Work instructions => Print every line from the start of the data, and when you reach the line with "[594, 390, 650, 477]", include it and stop. Pictures are not part of the copy.

[Scene difference descriptions]

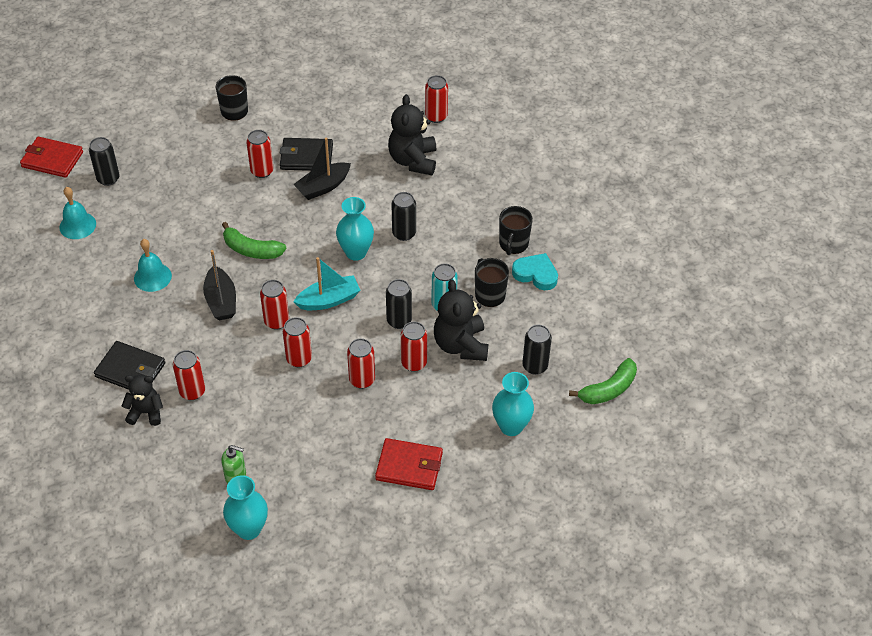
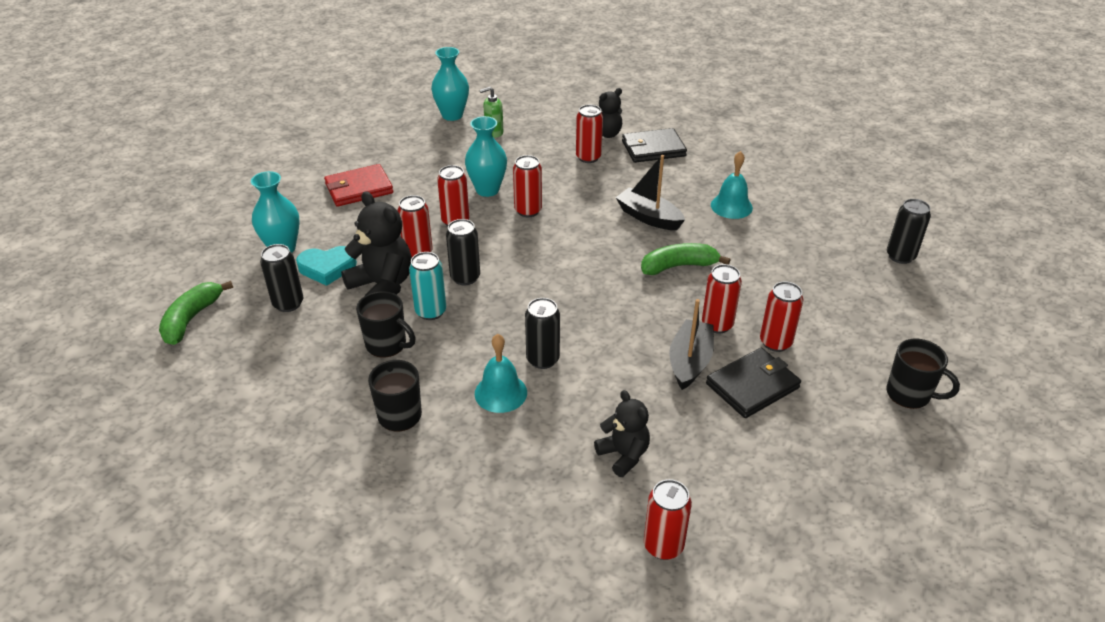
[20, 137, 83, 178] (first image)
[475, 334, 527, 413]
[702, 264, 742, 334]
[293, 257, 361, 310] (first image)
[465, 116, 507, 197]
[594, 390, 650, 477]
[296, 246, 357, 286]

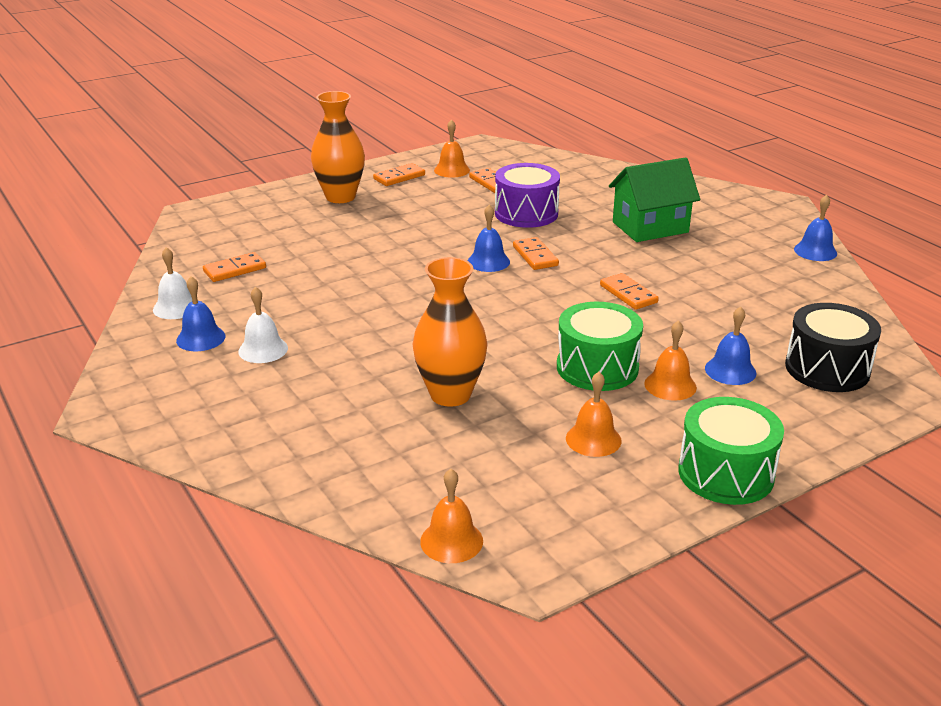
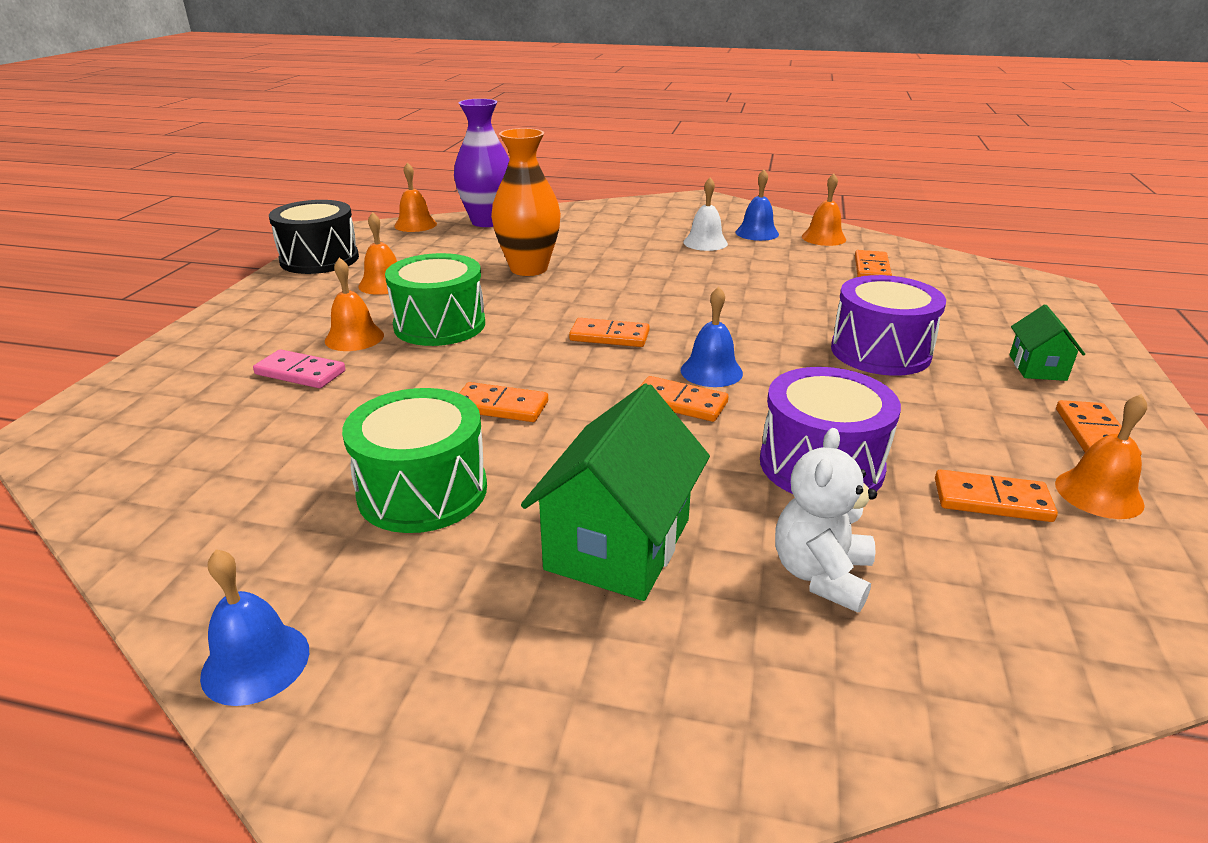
[802, 174, 846, 246]
[1009, 305, 1085, 381]
[342, 388, 487, 533]
[253, 349, 345, 388]
[269, 200, 359, 274]
[454, 99, 509, 227]
[569, 318, 650, 347]
[775, 428, 877, 612]
[831, 275, 946, 376]

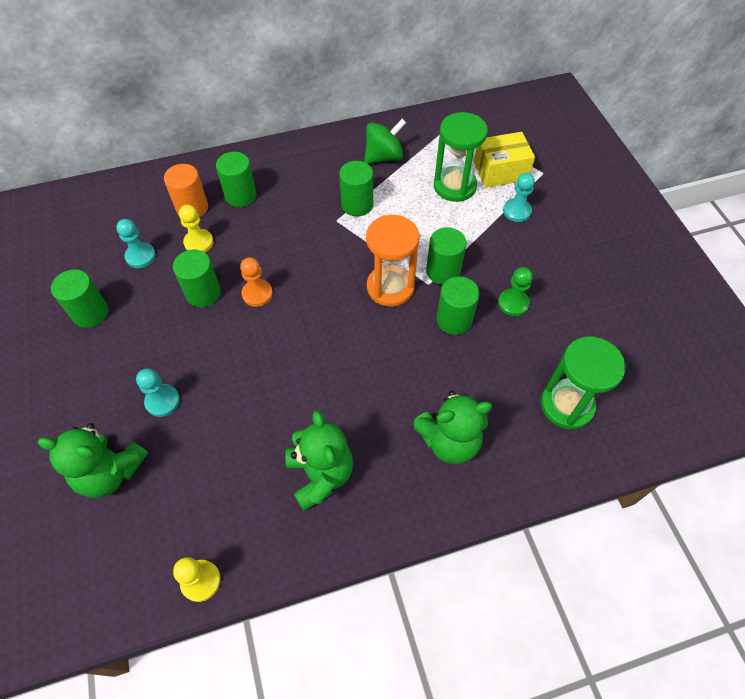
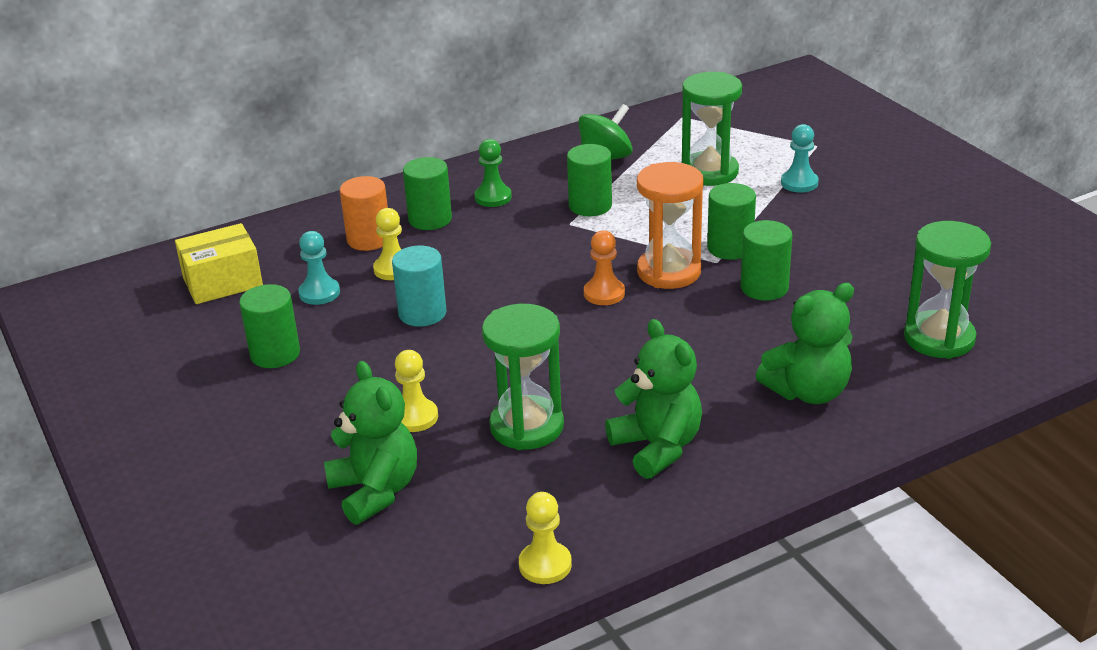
[324, 361, 417, 525]
[395, 350, 438, 432]
[392, 245, 446, 327]
[584, 230, 625, 305]
[175, 223, 263, 304]
[474, 139, 512, 207]
[482, 304, 564, 450]

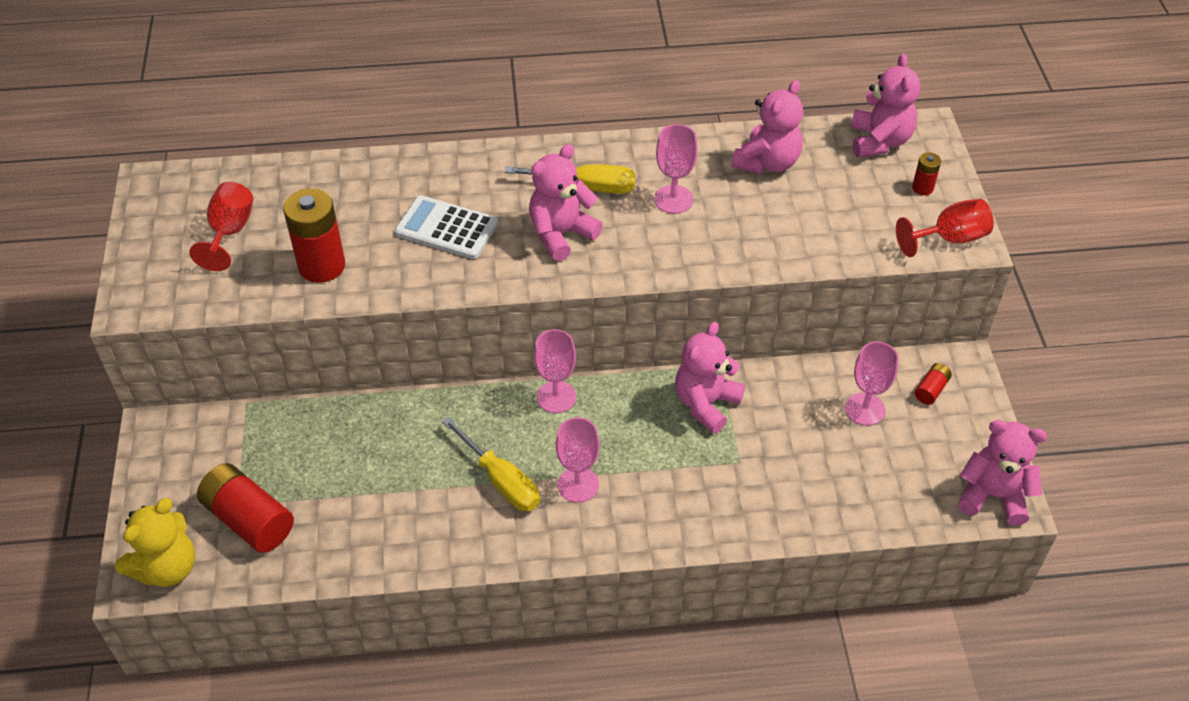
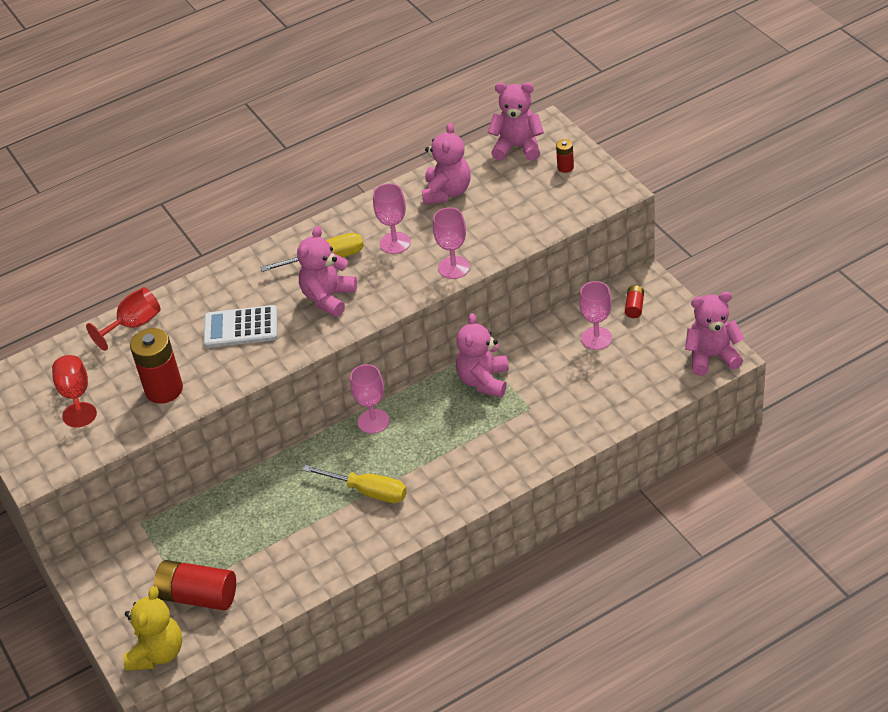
[433, 207, 470, 279]
[488, 82, 544, 161]
[86, 287, 161, 351]

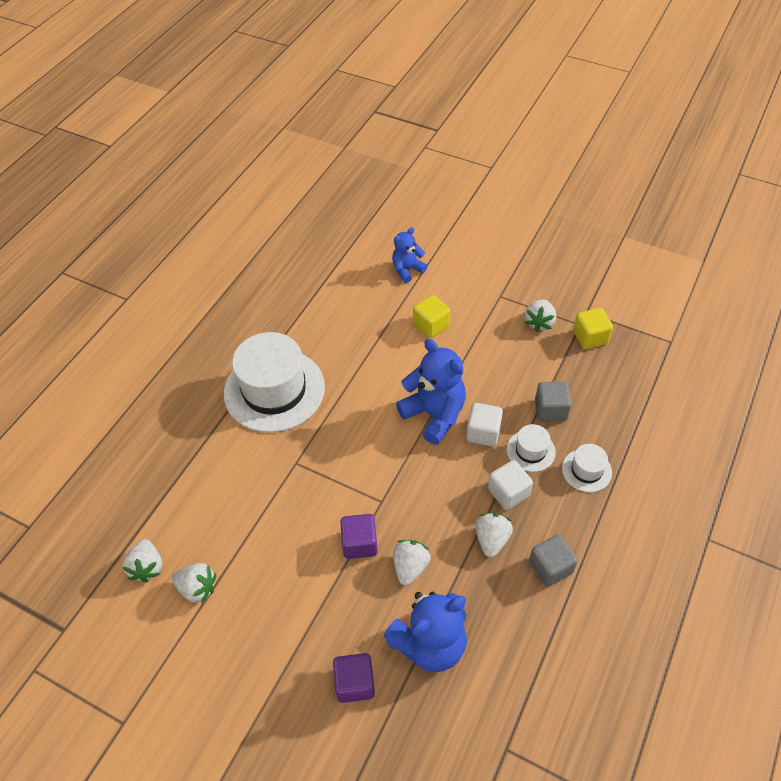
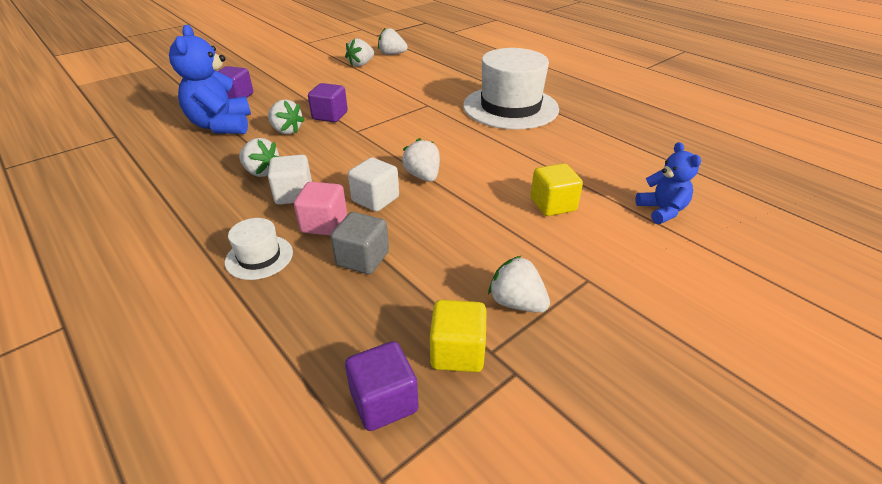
[402, 138, 440, 182]
[294, 182, 347, 236]
[529, 534, 578, 587] (first image)
[345, 341, 419, 431]

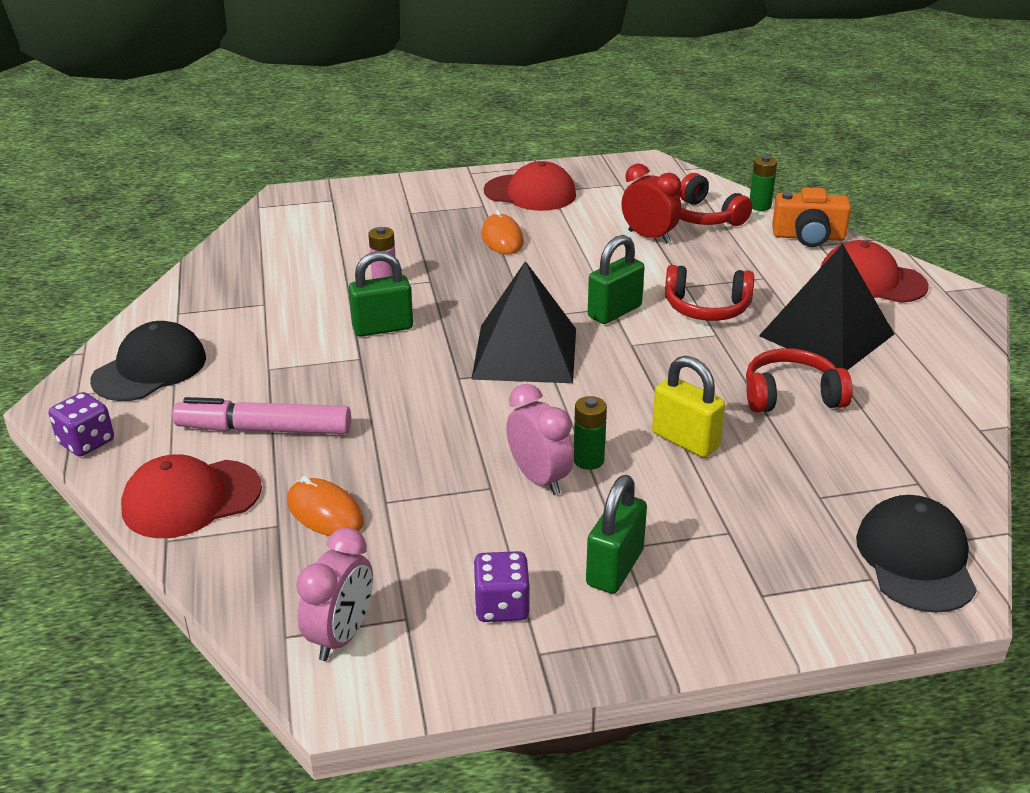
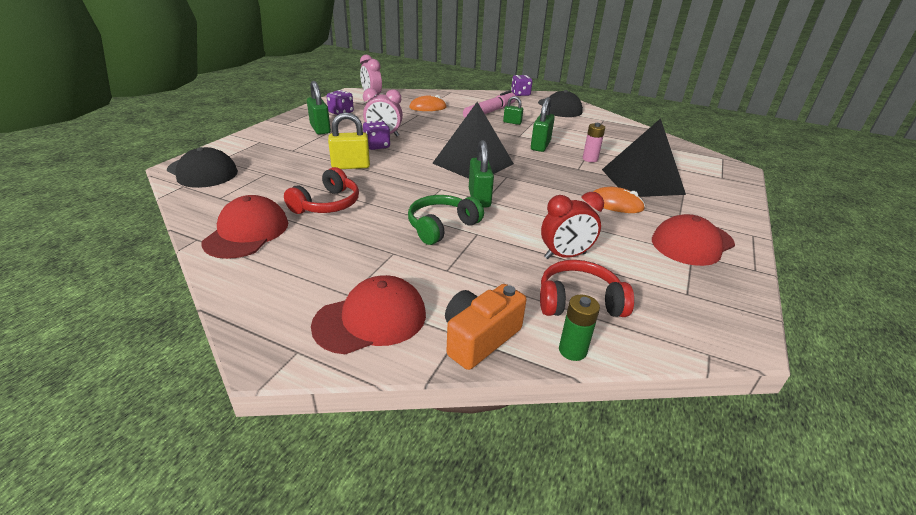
[202, 195, 288, 259]
[363, 120, 390, 150]
[408, 195, 484, 245]
[602, 118, 686, 197]
[503, 96, 523, 125]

Answer to the problem =>
[20, 137, 83, 178] (first image)
[475, 334, 527, 413]
[702, 264, 742, 334]
[293, 257, 361, 310] (first image)
[465, 116, 507, 197]
[594, 390, 650, 477]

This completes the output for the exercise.